» TASK DESCRIPTION:
Make an exact copy of the listing below. Pictures stay out of it.

» SUPPLIED ENTRIES:
***

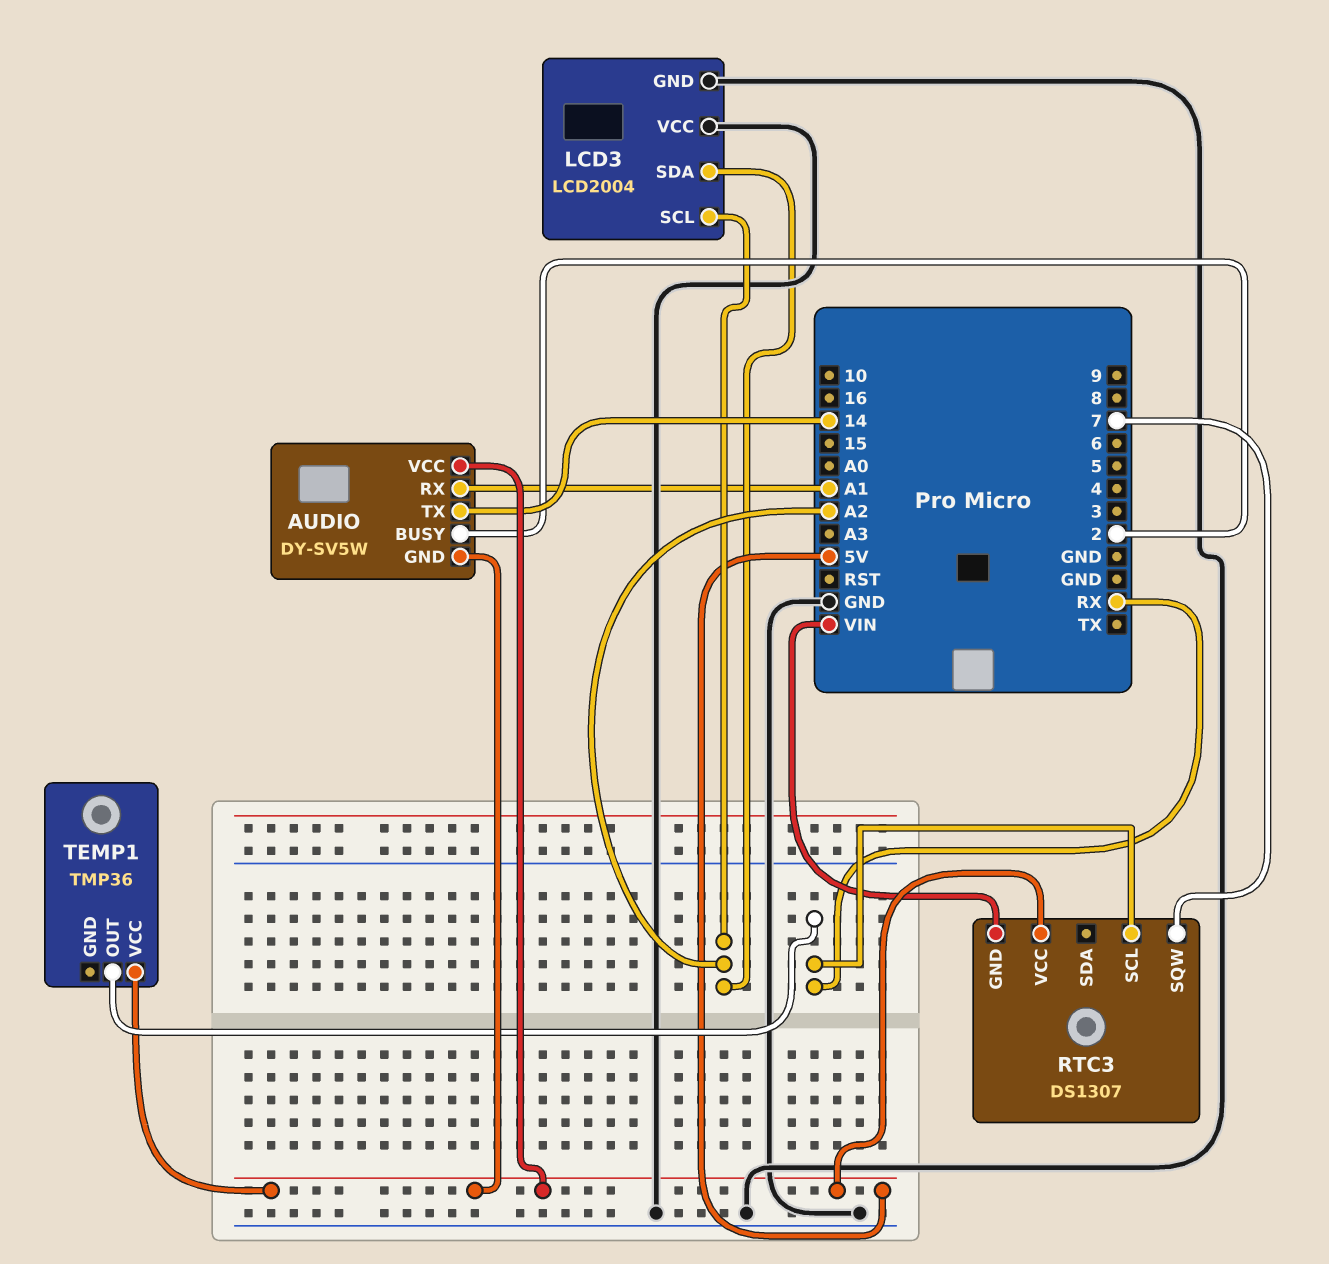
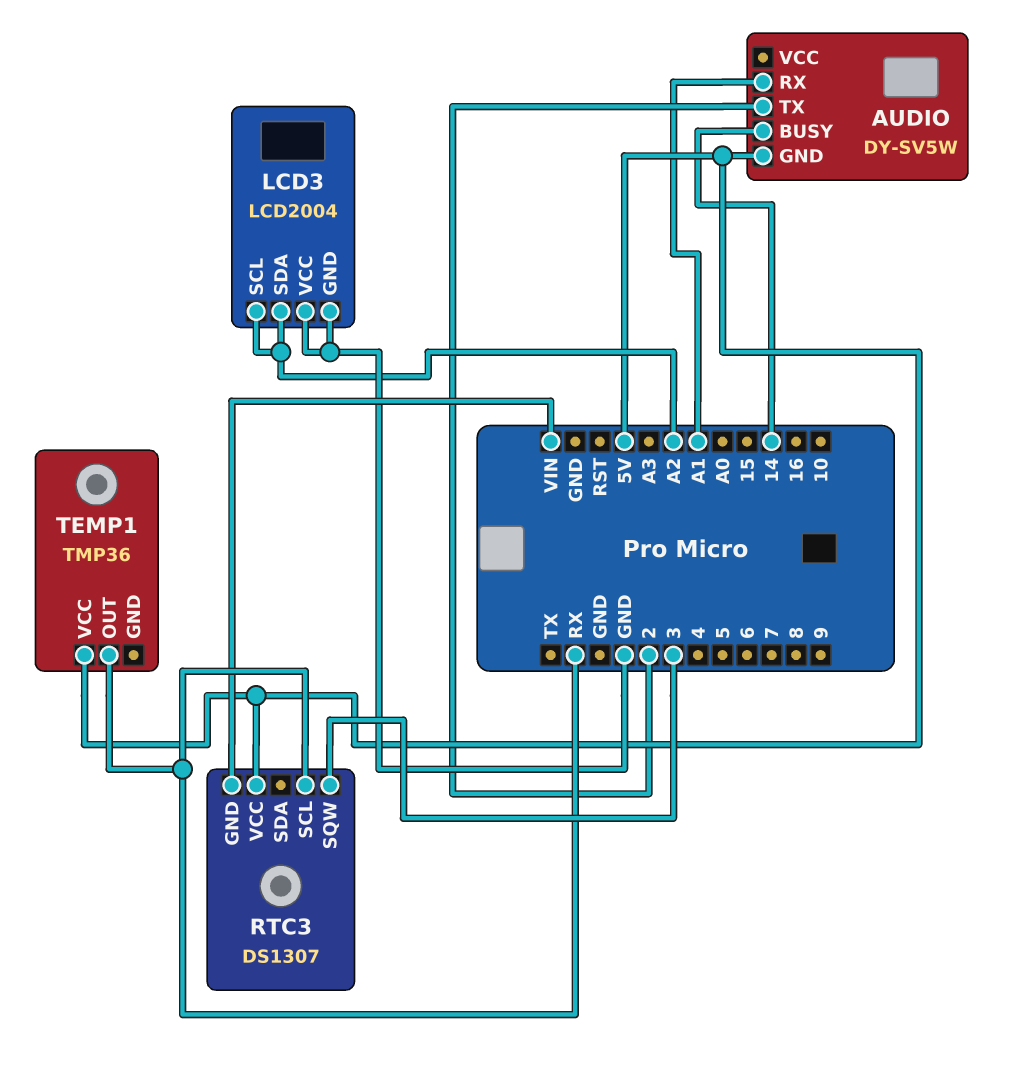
AUDIO pin BUSY: 2 -> 14
AUDIO pin TX: 14 -> 2
AUDIO pin VCC: 5V -> none
RTC3 pin SQW: 7 -> 3

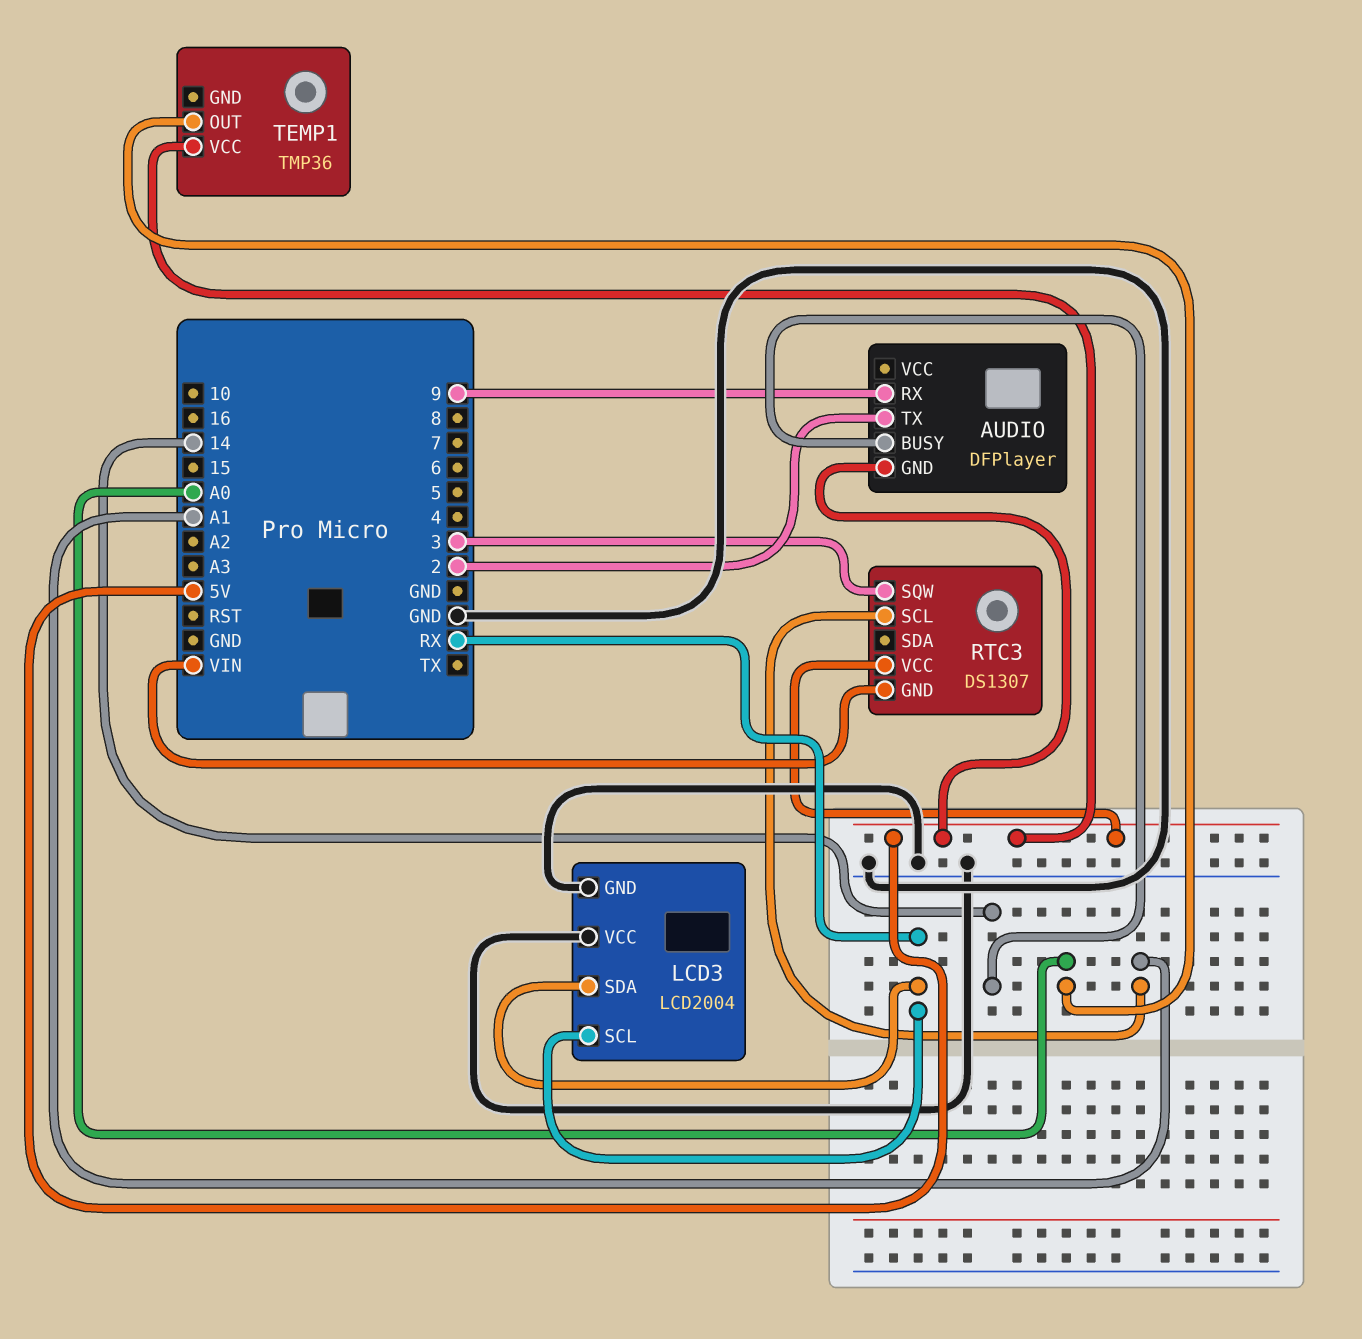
AUDIO: DY-SV5W -> DFPlayer
AUDIO pin RX: A1 -> 9
LCD3 pin SCL: A2 -> RX
LCD3 pin SDA: A2 -> RX
RTC3 pin SCL: RX -> A1
TEMP1 pin OUT: RX -> A0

***

» OUTPUT:
AUDIO pin BUSY: 2 -> 14
AUDIO pin TX: 14 -> 2
AUDIO pin VCC: 5V -> none
RTC3 pin SQW: 7 -> 3

AUDIO: DY-SV5W -> DFPlayer
AUDIO pin RX: A1 -> 9
LCD3 pin SCL: A2 -> RX
LCD3 pin SDA: A2 -> RX
RTC3 pin SCL: RX -> A1
TEMP1 pin OUT: RX -> A0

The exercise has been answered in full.